What the exercise asks:
Copy, from the entries below, each line in which the string "benign" appears.

Saved data entries:
==============================

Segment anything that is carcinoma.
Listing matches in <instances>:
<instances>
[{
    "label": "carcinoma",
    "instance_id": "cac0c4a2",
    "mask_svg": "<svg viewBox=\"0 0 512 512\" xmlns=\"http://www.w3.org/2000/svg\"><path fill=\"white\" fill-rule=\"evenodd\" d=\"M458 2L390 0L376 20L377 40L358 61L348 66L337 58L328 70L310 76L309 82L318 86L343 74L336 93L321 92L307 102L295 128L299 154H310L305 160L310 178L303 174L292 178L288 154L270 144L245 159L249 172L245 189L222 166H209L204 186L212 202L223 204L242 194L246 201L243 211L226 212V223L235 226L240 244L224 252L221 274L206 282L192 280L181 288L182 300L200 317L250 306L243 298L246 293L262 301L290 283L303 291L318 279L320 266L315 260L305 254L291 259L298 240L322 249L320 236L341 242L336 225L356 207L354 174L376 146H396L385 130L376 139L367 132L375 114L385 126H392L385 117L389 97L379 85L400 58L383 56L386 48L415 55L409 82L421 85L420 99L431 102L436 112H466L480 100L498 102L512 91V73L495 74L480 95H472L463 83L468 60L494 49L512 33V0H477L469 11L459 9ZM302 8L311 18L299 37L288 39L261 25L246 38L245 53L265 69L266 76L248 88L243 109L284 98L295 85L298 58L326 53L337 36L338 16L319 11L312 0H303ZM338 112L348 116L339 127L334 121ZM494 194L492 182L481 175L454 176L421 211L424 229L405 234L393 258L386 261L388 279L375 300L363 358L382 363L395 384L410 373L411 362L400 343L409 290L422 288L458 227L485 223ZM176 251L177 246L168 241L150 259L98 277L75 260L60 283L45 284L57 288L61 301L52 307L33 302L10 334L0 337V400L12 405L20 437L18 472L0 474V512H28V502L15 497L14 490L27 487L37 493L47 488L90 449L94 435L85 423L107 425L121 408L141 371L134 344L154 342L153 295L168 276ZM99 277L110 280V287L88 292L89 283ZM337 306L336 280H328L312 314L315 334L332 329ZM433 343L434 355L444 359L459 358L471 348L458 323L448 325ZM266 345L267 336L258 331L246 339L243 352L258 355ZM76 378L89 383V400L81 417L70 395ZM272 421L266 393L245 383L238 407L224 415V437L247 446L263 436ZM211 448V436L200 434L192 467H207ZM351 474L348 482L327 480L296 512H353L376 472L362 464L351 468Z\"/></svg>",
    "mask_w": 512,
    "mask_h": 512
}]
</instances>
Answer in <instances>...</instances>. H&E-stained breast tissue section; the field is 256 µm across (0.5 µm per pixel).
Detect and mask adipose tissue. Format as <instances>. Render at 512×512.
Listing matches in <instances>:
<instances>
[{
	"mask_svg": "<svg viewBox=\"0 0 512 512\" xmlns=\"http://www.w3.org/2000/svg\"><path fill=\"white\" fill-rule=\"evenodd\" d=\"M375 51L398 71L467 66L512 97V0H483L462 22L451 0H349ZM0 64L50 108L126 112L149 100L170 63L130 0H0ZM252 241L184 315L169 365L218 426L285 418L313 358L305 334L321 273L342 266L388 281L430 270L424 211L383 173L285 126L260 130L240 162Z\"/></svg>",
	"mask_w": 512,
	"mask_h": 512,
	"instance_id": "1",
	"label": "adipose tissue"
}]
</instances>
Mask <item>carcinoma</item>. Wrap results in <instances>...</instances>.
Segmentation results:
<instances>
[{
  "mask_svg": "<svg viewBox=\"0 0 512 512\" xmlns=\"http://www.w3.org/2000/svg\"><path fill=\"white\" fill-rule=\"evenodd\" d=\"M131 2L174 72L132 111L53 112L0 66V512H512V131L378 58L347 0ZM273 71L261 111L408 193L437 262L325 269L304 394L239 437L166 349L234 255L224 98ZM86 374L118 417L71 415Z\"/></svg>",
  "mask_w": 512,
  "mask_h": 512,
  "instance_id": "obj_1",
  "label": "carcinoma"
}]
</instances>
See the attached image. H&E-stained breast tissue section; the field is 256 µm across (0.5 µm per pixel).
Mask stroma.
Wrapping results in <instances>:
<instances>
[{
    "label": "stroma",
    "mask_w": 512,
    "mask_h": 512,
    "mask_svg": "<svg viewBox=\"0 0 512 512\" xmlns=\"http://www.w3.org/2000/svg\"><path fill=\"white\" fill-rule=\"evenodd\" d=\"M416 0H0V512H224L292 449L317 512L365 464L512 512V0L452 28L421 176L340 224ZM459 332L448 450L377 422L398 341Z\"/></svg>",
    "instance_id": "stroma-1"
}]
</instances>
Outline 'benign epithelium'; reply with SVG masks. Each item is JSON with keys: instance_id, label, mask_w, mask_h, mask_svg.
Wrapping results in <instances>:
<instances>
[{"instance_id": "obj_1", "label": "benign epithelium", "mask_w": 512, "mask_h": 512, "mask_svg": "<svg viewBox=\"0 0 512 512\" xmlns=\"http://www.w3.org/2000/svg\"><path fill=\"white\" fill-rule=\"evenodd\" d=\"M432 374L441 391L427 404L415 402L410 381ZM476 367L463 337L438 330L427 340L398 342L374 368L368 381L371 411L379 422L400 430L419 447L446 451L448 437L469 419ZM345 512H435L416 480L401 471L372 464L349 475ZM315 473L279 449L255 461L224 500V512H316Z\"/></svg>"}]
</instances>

==============================

Problem solution:
Outline 'benign epithelium'; reply with SVG masks. Each item is JSON with keys: instance_id, label, mask_w, mask_h, mask_svg.
[{"instance_id": "obj_1", "label": "benign epithelium", "mask_w": 512, "mask_h": 512, "mask_svg": "<svg viewBox=\"0 0 512 512\" xmlns=\"http://www.w3.org/2000/svg\"><path fill=\"white\" fill-rule=\"evenodd\" d=\"M432 374L441 391L427 404L415 402L410 381ZM476 367L463 337L438 330L427 340L398 342L374 368L368 381L371 411L379 422L400 430L419 447L446 451L448 437L469 419ZM345 512H435L416 480L401 471L372 464L349 475ZM315 473L279 449L255 461L224 500V512H316Z\"/></svg>"}]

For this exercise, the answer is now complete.